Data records
= = = = =
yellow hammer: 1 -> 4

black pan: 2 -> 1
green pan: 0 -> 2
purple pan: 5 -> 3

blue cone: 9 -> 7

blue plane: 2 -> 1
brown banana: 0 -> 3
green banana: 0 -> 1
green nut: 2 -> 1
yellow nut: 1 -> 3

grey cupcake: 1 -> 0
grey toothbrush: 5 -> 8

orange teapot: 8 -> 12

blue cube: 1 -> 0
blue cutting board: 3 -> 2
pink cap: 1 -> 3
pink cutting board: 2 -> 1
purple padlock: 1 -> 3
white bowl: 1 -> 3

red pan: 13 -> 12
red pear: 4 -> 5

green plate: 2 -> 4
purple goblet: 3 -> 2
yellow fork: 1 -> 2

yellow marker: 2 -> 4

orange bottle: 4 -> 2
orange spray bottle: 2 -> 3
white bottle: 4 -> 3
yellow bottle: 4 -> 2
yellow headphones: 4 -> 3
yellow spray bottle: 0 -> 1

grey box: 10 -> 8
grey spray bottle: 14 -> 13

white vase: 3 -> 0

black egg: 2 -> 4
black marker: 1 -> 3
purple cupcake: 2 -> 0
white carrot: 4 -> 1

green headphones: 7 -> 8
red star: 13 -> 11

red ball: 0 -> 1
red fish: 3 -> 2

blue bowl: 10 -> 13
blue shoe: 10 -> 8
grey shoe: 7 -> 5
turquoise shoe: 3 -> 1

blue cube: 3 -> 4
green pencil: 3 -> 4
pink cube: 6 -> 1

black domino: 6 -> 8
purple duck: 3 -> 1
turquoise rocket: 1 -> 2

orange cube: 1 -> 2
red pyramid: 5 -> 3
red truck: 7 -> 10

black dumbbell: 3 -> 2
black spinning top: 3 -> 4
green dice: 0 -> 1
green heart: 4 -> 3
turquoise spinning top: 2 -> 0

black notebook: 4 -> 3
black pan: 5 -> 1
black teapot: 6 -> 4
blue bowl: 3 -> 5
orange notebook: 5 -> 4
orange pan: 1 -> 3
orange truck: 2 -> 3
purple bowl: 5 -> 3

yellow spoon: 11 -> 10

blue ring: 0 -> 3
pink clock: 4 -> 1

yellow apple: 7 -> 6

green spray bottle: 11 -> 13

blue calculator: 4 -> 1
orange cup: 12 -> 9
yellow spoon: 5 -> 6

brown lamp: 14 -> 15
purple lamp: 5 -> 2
= = = = =
How many of the lines above hold the word "orange"? State that number and nothing else.

▶ [RESPONSE AREA]:
8